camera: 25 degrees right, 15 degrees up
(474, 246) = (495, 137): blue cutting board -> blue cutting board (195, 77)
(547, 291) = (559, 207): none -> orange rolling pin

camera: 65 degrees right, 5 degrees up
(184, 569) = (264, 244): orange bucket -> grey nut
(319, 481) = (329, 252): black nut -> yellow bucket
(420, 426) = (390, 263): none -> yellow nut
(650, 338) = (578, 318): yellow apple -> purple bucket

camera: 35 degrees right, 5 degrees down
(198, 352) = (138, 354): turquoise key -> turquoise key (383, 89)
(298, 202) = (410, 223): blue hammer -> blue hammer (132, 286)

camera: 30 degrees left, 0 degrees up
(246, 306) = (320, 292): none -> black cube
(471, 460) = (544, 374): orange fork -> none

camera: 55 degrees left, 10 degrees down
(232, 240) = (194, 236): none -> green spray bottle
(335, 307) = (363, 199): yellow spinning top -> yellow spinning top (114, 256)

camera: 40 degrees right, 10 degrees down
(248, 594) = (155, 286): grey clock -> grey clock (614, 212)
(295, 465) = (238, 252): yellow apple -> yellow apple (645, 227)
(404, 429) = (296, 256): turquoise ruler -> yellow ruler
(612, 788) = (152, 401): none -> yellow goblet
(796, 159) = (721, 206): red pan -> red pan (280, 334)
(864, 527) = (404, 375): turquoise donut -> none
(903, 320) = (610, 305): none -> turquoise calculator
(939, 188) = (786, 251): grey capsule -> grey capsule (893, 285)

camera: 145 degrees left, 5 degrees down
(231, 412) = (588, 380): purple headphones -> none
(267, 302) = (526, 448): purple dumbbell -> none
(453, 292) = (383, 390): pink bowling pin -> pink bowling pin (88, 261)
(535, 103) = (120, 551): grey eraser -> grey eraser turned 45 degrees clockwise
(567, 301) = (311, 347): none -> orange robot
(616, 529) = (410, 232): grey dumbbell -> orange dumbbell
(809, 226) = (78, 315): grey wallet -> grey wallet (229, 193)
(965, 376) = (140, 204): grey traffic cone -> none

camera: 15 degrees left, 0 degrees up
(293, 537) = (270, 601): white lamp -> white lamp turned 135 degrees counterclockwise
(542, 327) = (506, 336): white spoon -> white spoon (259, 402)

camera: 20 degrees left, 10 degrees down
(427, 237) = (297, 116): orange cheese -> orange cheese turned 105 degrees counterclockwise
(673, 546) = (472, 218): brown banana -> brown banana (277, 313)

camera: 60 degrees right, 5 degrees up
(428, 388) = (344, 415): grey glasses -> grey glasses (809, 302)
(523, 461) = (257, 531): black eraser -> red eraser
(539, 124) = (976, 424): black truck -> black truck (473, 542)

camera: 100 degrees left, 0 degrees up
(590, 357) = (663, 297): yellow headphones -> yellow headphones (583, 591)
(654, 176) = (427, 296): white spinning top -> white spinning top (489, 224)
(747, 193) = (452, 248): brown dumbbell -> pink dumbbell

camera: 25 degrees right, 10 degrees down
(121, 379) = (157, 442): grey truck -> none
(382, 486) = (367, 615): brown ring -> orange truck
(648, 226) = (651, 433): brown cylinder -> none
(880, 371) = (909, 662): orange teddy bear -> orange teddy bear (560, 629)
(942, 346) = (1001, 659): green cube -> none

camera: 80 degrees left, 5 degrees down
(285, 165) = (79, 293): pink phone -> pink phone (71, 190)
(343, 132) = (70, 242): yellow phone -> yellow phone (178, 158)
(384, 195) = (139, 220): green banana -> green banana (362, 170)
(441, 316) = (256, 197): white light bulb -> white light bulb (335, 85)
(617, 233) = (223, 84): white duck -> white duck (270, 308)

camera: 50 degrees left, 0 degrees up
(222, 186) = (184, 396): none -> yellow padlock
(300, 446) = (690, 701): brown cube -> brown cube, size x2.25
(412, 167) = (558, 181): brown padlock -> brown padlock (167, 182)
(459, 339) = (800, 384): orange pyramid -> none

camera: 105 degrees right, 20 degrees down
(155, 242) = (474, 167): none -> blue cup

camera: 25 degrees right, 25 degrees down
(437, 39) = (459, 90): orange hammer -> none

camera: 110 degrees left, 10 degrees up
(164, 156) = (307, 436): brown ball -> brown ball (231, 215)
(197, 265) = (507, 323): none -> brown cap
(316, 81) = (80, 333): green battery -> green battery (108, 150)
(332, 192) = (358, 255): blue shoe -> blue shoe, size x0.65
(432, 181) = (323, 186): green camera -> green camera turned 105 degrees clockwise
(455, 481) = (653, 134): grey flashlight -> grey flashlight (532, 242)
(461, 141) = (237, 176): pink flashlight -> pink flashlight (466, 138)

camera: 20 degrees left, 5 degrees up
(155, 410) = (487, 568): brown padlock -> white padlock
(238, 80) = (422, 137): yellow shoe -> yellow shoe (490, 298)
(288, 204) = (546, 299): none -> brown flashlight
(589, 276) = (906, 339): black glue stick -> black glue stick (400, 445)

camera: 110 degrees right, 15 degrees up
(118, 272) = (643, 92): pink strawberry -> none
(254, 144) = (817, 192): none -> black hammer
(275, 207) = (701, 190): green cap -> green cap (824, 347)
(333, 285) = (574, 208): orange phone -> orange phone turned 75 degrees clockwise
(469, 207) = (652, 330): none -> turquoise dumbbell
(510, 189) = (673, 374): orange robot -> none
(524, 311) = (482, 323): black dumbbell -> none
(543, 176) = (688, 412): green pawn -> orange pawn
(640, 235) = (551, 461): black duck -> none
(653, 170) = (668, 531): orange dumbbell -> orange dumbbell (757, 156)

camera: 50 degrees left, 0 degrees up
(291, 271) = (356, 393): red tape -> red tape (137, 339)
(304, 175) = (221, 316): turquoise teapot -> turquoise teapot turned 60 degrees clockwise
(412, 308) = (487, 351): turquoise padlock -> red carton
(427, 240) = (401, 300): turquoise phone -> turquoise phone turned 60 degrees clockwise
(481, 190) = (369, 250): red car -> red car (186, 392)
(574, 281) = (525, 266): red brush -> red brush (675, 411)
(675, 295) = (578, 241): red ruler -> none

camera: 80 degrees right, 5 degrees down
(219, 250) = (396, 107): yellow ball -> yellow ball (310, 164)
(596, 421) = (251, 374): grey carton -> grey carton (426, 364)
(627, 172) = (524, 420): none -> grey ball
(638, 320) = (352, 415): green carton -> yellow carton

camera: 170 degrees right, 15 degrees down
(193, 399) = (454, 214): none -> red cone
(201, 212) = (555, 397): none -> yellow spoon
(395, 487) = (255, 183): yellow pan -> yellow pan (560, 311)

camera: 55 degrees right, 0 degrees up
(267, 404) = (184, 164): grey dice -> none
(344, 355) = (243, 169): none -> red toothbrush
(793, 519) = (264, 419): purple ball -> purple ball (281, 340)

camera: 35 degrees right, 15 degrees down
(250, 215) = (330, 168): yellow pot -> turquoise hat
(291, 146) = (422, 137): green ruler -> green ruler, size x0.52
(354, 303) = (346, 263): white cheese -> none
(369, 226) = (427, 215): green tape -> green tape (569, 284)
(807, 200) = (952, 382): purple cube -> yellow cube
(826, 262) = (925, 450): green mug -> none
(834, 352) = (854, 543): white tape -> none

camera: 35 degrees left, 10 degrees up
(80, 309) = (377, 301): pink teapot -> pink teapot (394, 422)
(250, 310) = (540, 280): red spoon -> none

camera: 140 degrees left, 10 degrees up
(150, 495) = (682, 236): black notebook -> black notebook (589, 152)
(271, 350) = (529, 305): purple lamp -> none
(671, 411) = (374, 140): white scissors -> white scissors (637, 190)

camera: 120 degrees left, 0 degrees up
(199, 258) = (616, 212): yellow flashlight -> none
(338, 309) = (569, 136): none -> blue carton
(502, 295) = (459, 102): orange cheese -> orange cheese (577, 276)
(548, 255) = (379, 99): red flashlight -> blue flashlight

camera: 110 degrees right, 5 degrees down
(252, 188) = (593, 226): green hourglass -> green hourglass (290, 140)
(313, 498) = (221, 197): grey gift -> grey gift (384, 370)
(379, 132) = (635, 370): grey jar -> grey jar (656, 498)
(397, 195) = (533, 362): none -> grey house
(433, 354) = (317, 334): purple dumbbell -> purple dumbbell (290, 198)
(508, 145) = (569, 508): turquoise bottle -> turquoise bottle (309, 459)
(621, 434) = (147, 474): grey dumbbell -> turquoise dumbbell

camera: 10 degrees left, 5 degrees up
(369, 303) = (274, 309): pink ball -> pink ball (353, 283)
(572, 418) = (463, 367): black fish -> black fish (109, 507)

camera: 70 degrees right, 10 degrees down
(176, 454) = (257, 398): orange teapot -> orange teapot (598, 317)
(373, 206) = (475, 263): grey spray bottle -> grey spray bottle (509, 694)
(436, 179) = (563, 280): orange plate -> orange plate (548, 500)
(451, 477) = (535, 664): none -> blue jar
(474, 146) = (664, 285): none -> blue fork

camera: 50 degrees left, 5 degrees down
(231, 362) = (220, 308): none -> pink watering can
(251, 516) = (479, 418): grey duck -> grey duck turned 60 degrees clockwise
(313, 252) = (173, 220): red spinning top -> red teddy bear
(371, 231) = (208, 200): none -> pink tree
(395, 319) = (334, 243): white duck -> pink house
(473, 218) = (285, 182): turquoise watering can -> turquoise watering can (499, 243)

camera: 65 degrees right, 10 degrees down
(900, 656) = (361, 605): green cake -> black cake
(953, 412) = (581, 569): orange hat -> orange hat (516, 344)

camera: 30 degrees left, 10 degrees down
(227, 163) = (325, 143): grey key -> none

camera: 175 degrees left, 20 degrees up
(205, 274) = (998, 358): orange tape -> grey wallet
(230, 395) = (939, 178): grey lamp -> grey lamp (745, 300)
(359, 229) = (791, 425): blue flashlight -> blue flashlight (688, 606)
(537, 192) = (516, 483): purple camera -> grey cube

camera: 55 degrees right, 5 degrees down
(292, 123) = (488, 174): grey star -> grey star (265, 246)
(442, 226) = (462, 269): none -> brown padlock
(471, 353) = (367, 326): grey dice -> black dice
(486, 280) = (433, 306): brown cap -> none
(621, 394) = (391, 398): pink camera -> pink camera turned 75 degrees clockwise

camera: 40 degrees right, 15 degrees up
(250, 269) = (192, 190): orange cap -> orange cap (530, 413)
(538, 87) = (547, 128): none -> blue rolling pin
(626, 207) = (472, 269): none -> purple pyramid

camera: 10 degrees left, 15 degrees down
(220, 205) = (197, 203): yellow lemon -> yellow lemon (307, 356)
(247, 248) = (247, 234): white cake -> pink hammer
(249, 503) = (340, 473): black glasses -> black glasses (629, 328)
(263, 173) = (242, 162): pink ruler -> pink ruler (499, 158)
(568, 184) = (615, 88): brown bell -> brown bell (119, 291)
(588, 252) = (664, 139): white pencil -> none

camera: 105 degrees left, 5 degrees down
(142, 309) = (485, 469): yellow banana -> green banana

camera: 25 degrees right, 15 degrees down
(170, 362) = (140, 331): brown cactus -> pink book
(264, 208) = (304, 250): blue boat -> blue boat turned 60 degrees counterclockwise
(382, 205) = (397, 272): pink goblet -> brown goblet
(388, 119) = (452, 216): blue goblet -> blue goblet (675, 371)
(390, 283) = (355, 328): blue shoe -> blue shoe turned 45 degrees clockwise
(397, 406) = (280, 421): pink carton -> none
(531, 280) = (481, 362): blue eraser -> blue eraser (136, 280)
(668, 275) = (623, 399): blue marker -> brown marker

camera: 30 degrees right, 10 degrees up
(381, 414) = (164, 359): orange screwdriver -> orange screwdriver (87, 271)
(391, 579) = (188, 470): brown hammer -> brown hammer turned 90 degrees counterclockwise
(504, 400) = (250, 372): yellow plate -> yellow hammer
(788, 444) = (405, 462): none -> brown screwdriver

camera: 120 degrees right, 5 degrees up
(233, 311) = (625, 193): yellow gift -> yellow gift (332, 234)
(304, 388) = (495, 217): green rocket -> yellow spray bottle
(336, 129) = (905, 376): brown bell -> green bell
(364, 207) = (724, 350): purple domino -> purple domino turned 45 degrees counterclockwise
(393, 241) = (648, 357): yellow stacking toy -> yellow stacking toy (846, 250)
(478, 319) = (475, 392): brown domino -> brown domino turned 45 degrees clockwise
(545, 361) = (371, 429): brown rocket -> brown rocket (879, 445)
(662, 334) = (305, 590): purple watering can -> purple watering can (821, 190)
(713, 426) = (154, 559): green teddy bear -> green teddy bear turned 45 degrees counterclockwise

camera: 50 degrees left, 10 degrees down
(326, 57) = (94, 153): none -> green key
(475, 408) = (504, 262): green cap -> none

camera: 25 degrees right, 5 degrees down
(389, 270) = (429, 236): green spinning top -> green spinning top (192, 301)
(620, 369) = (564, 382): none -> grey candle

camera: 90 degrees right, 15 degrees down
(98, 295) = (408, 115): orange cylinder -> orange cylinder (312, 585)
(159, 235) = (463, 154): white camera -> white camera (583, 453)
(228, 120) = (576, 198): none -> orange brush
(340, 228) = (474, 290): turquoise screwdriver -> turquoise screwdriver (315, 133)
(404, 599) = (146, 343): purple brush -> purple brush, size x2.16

——————

■ DESCRIPTION OF THE TASK:
Restate word for word the lines in the material above from the one with "(475, 408) = (504, 262): green cap -> none" to the one with "(98, 295) = (408, 115): orange"; both of those lines count, and nothing else does.

■ RESPONSE TO THE EXERCISE:
(475, 408) = (504, 262): green cap -> none

camera: 25 degrees right, 5 degrees down
(389, 270) = (429, 236): green spinning top -> green spinning top (192, 301)
(620, 369) = (564, 382): none -> grey candle

camera: 90 degrees right, 15 degrees down
(98, 295) = (408, 115): orange cylinder -> orange cylinder (312, 585)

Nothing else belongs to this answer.